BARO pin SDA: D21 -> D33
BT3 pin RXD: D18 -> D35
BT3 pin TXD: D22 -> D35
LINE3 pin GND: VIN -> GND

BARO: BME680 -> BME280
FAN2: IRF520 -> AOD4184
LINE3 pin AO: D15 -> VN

--

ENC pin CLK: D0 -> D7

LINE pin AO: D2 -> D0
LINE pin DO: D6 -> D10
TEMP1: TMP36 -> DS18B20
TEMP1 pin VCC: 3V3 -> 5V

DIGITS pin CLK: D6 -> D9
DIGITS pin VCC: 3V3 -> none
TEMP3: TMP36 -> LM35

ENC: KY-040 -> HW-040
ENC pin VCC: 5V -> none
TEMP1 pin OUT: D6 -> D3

◆ Directions for this task ◆
Among the records above, repeat exactly the line with "LINE pin AO: D2 -> D0", the line with "TEMP1 pin OUT: D6 -> D3", and every line in between, and only those.

◆ Exercise solution ◆
LINE pin AO: D2 -> D0
LINE pin DO: D6 -> D10
TEMP1: TMP36 -> DS18B20
TEMP1 pin VCC: 3V3 -> 5V

DIGITS pin CLK: D6 -> D9
DIGITS pin VCC: 3V3 -> none
TEMP3: TMP36 -> LM35

ENC: KY-040 -> HW-040
ENC pin VCC: 5V -> none
TEMP1 pin OUT: D6 -> D3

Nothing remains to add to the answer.